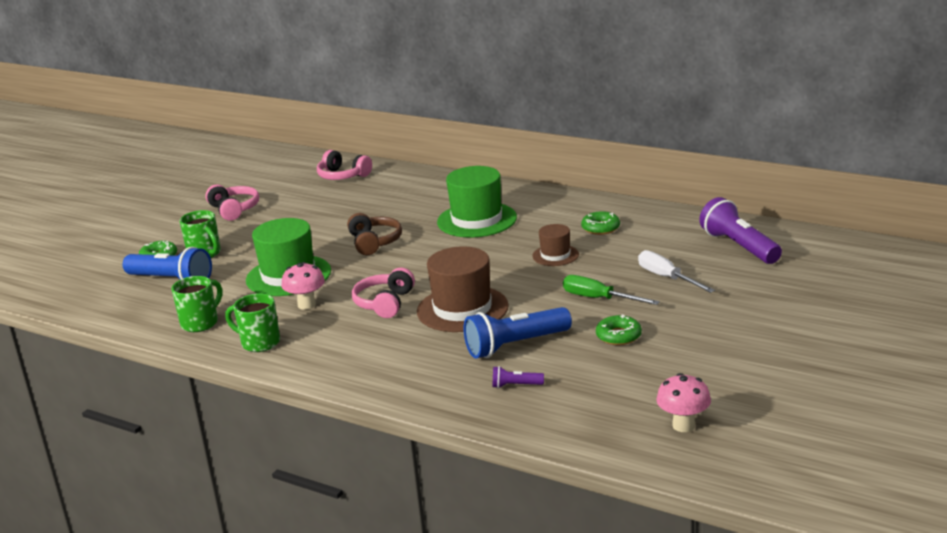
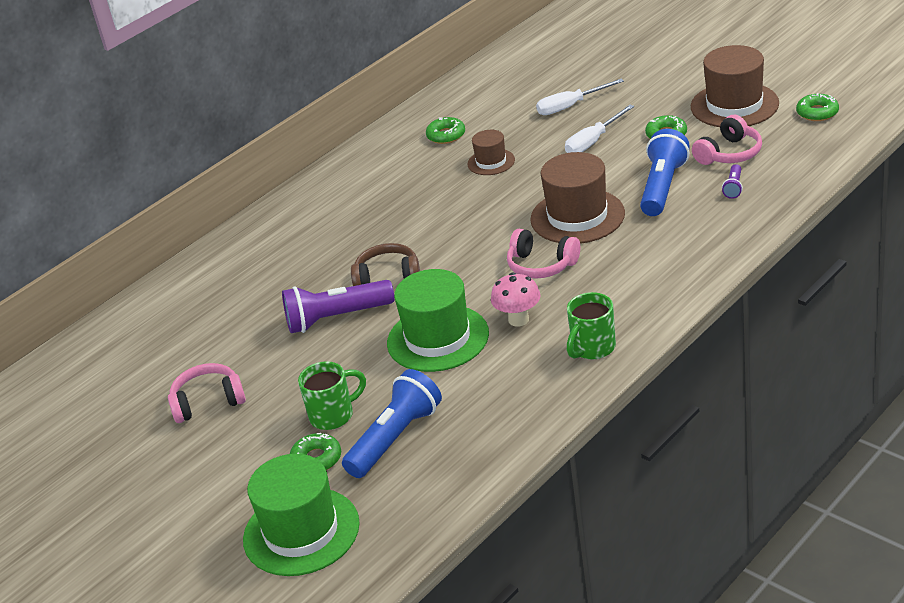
camera: 75 degrees left, 10 degrees up
(201, 323) = (525, 399): green mug -> none
(343, 176) = (170, 311): pink headphones -> pink headphones (729, 153)
(477, 220) = (376, 208): green hat -> green hat (301, 531)
(515, 345) = (662, 187): blue flashlight -> blue flashlight turned 150 degrees counterclockwise
(599, 299) = (593, 141): green screwdriver -> white screwdriver
(683, 425) = (817, 113): pink mushroom -> green donut
(689, 369) = (734, 105): none -> brown hat
(739, 246) = (529, 69): purple flashlight -> purple flashlight (336, 318)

**Task instructions:** The required output is every line of the entries, starting at the one that contains "(689, 369) = (734, 105): none -> brown hat" and ending at the last, copied exactly.

**Your response:**
(689, 369) = (734, 105): none -> brown hat
(739, 246) = (529, 69): purple flashlight -> purple flashlight (336, 318)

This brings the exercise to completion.